[Modification records]
◇ ◇ ◇ ◇ ◇ ◇ ◇

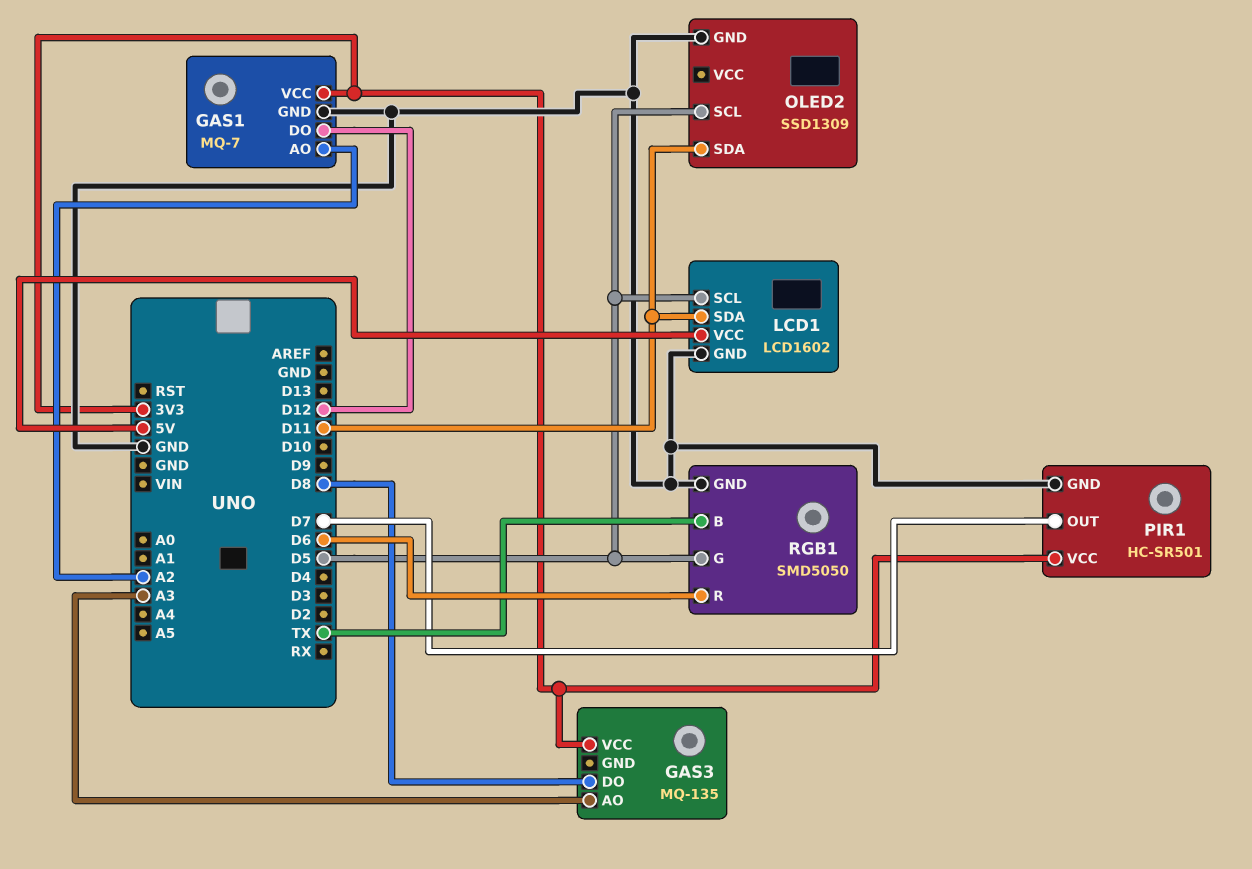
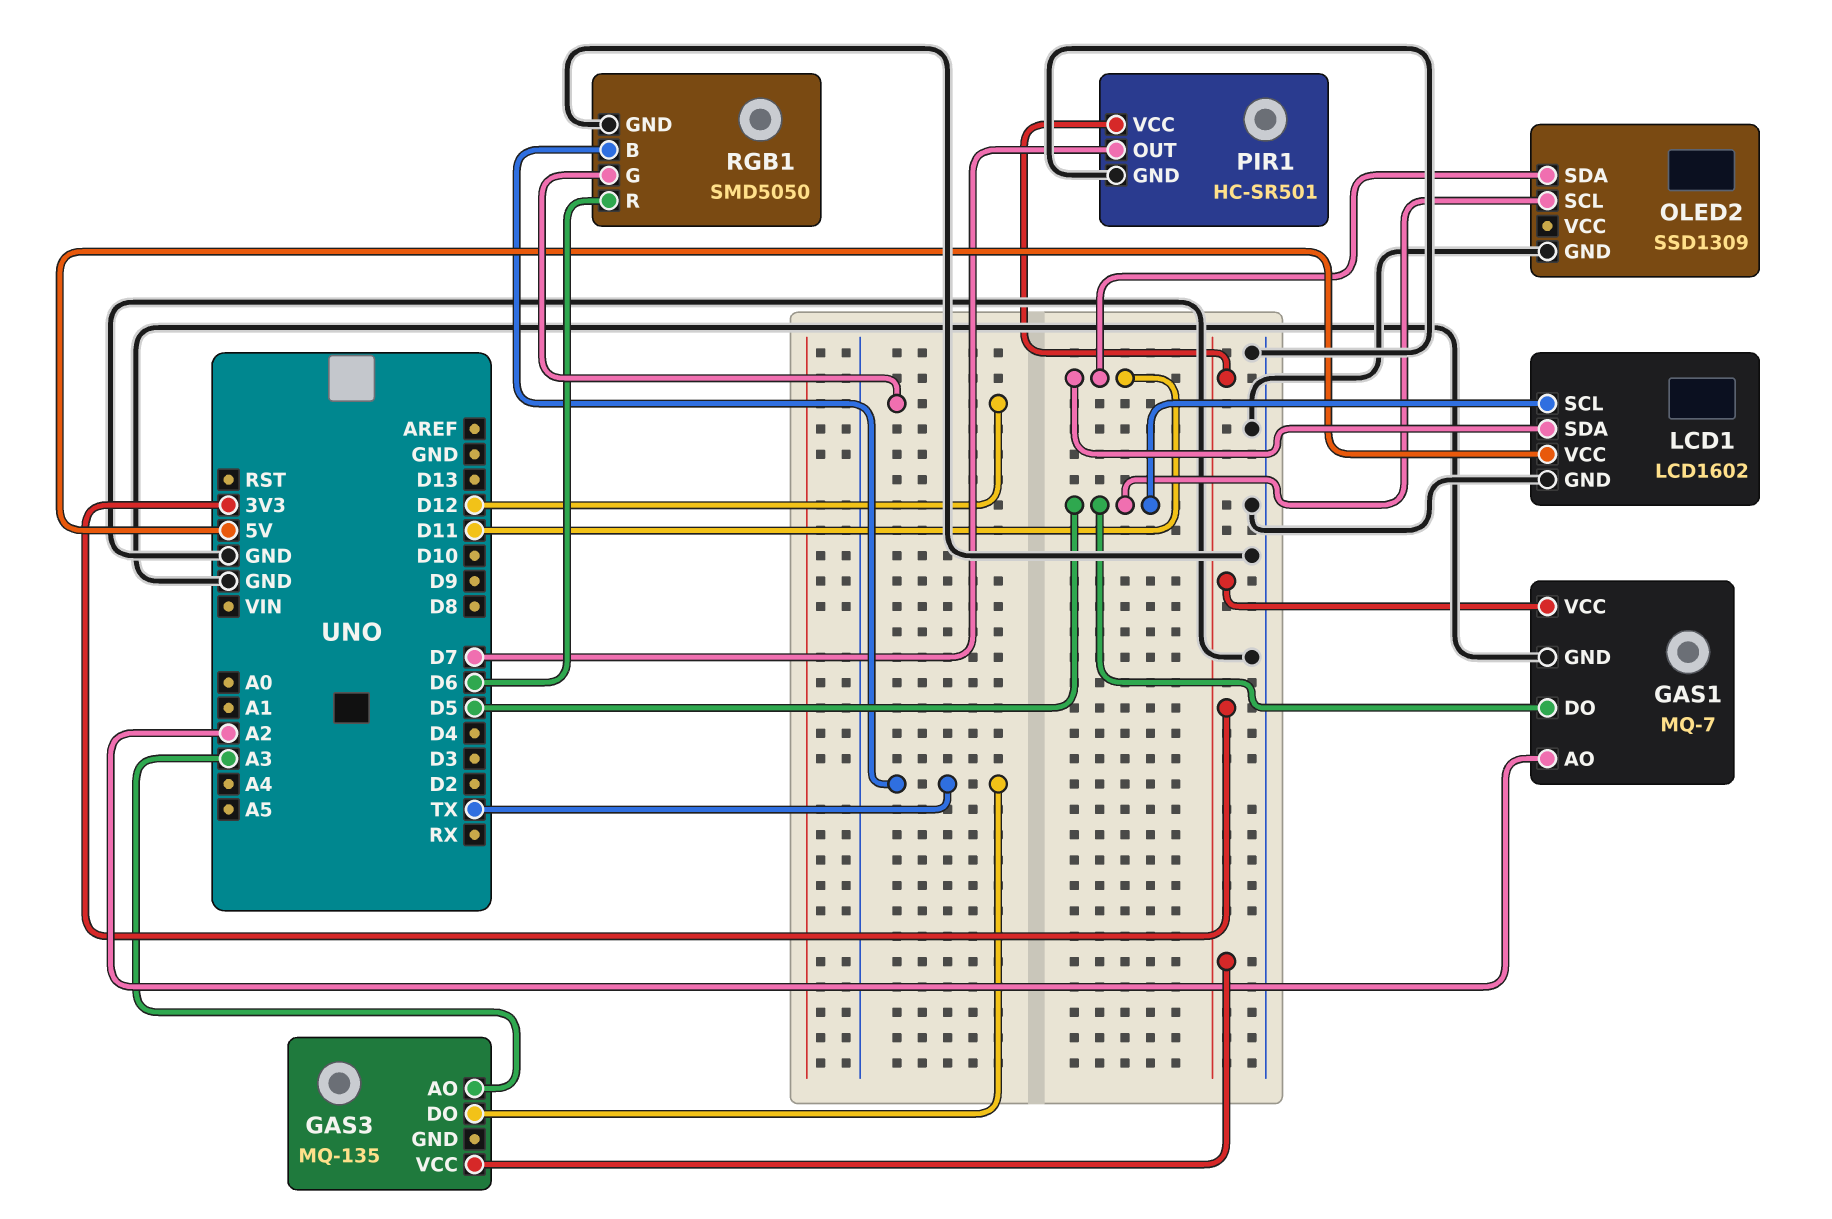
GAS1 pin DO: D12 -> D5
GAS3 pin DO: D8 -> TX
RGB1 pin G: D5 -> D12

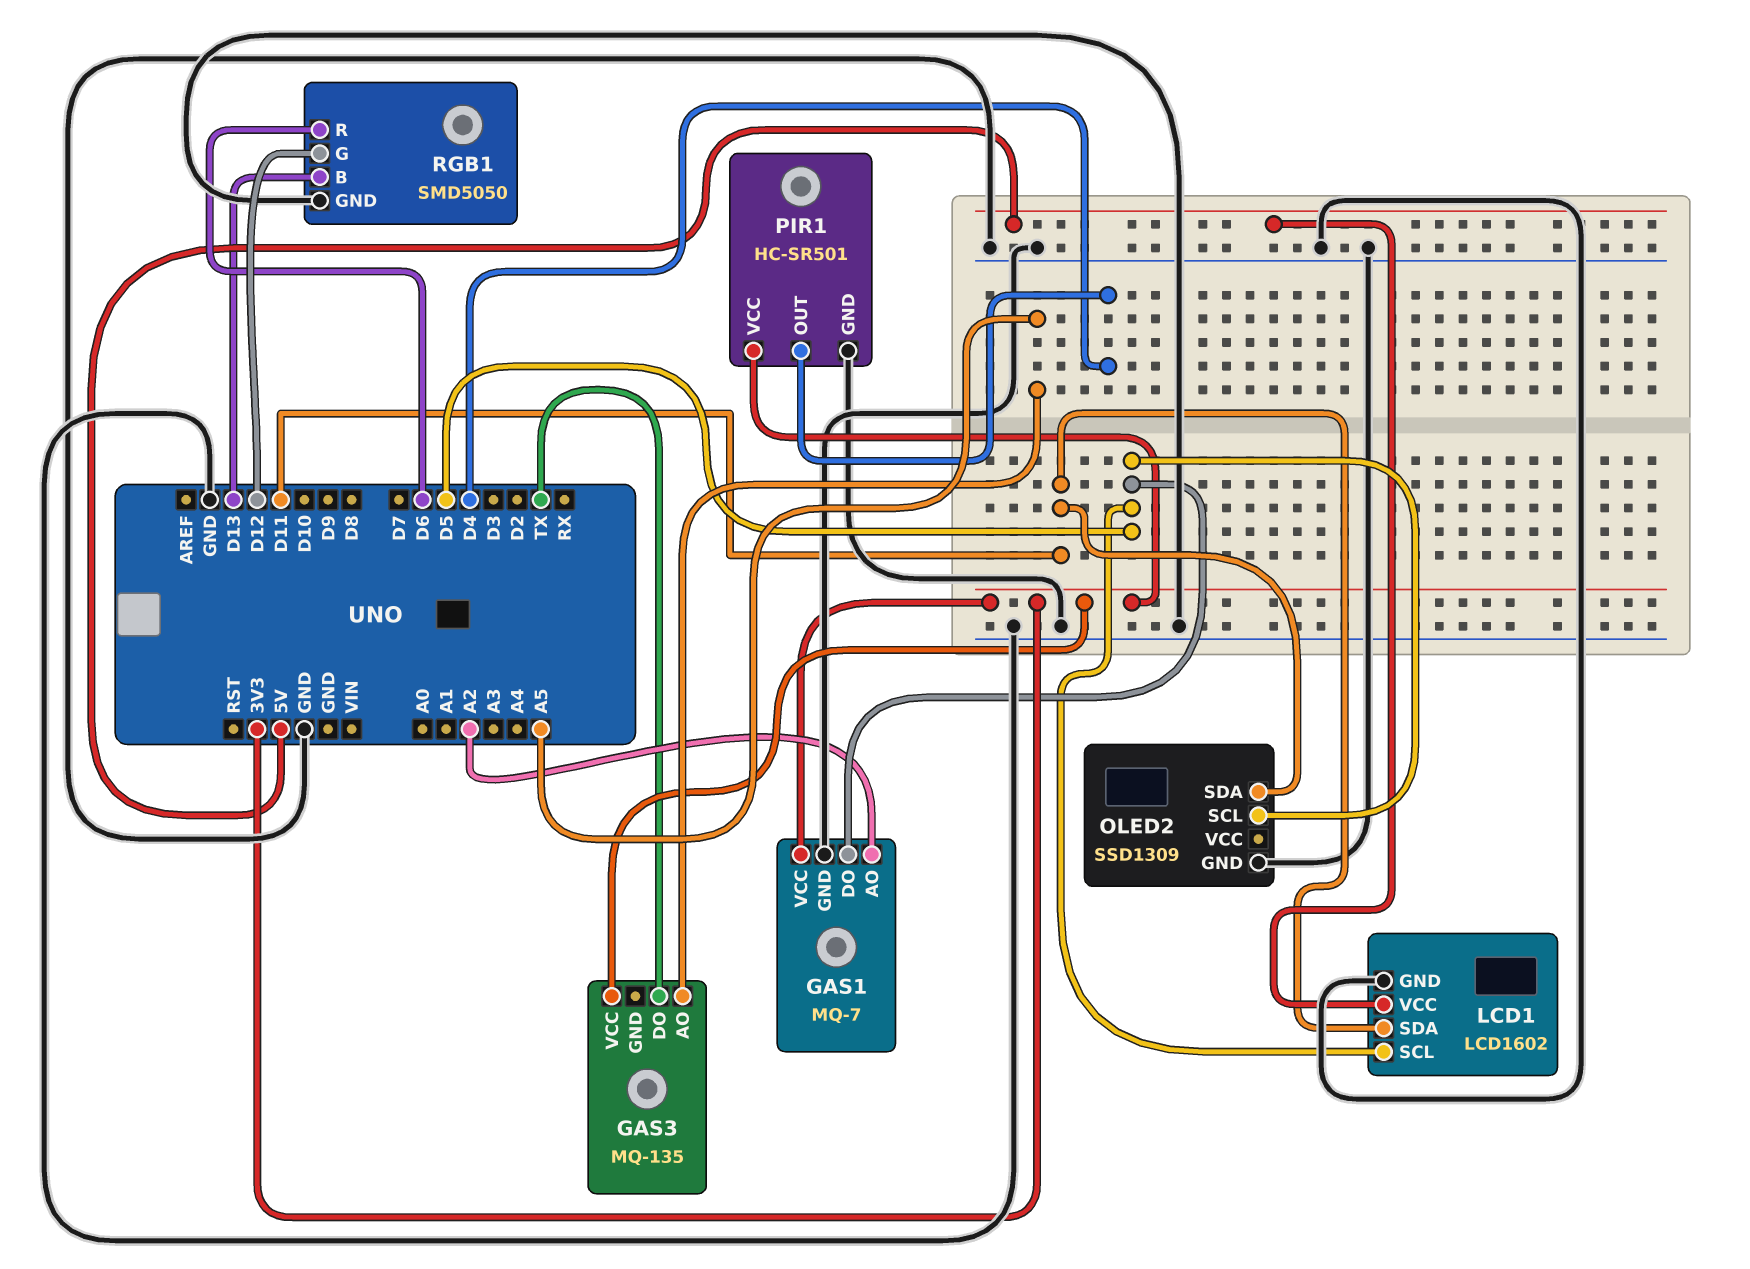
GAS3 pin AO: A3 -> A5
PIR1 pin OUT: D7 -> D4
RGB1 pin B: TX -> D13

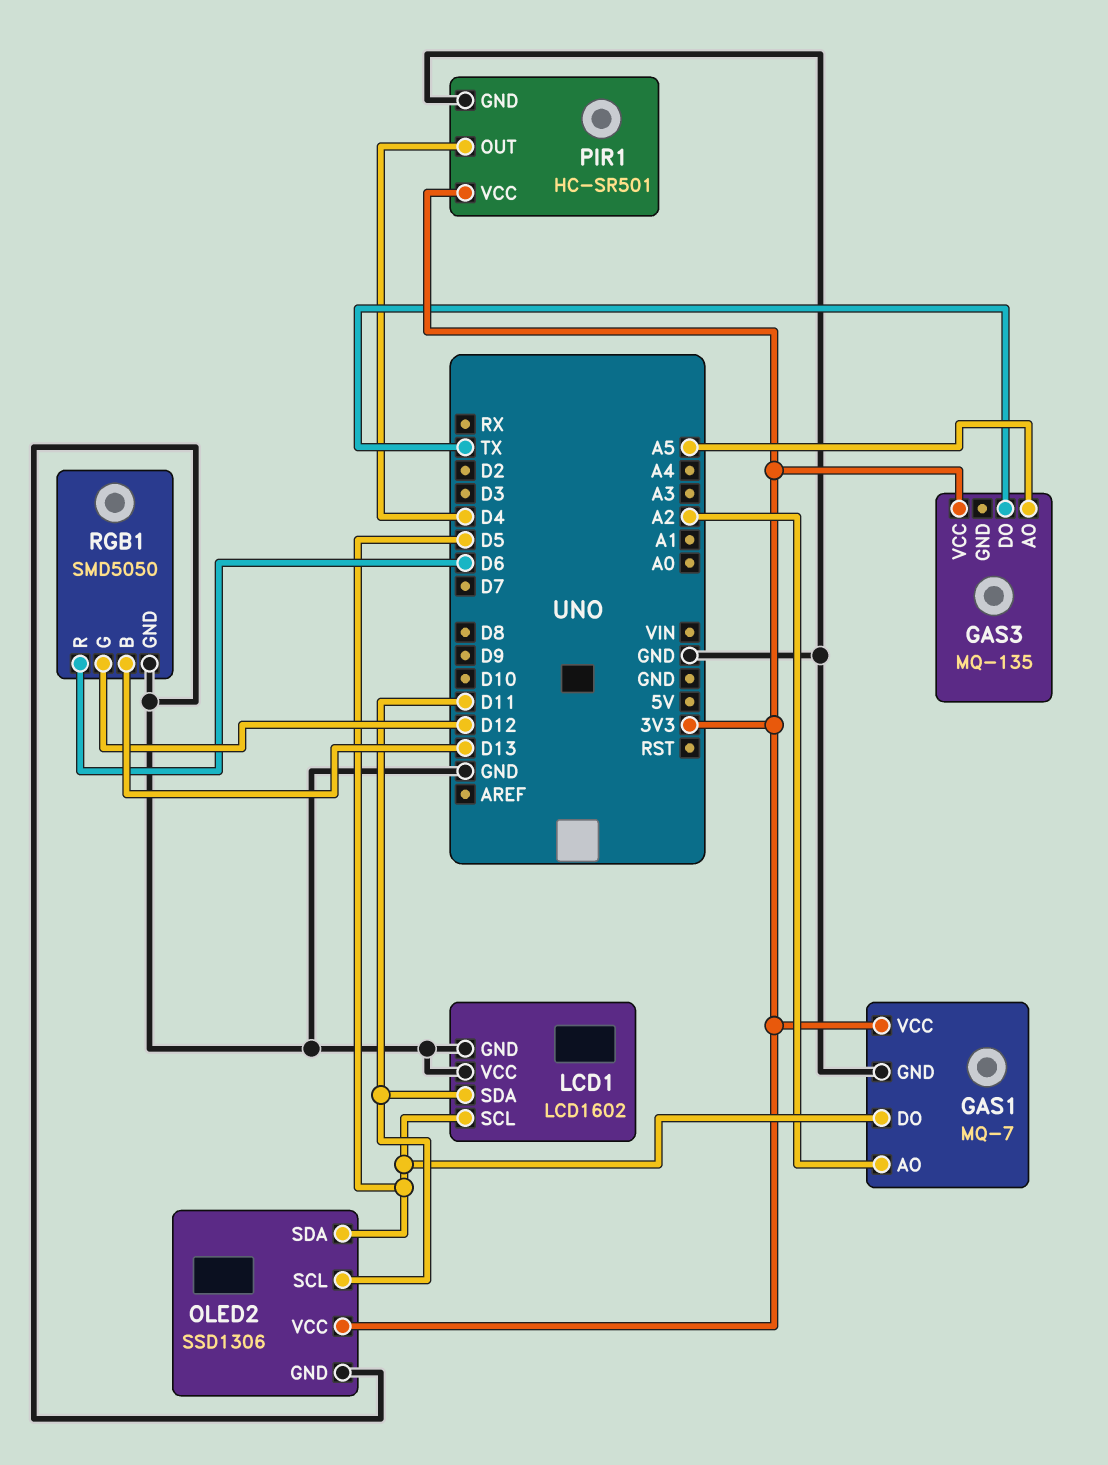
LCD1 pin VCC: 5V -> GND
OLED2: SSD1309 -> SSD1306
OLED2 pin SCL: D5 -> D11
OLED2 pin SDA: D11 -> D5
OLED2 pin VCC: none -> 3V3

◇ ◇ ◇ ◇ ◇ ◇ ◇

What is expected >>
Print the stretch of the data from the line with "RGB1 pin B: TX -> D13" through its last line, exactly and with both ends kept. Omit pictures.

Answer below >>
RGB1 pin B: TX -> D13

LCD1 pin VCC: 5V -> GND
OLED2: SSD1309 -> SSD1306
OLED2 pin SCL: D5 -> D11
OLED2 pin SDA: D11 -> D5
OLED2 pin VCC: none -> 3V3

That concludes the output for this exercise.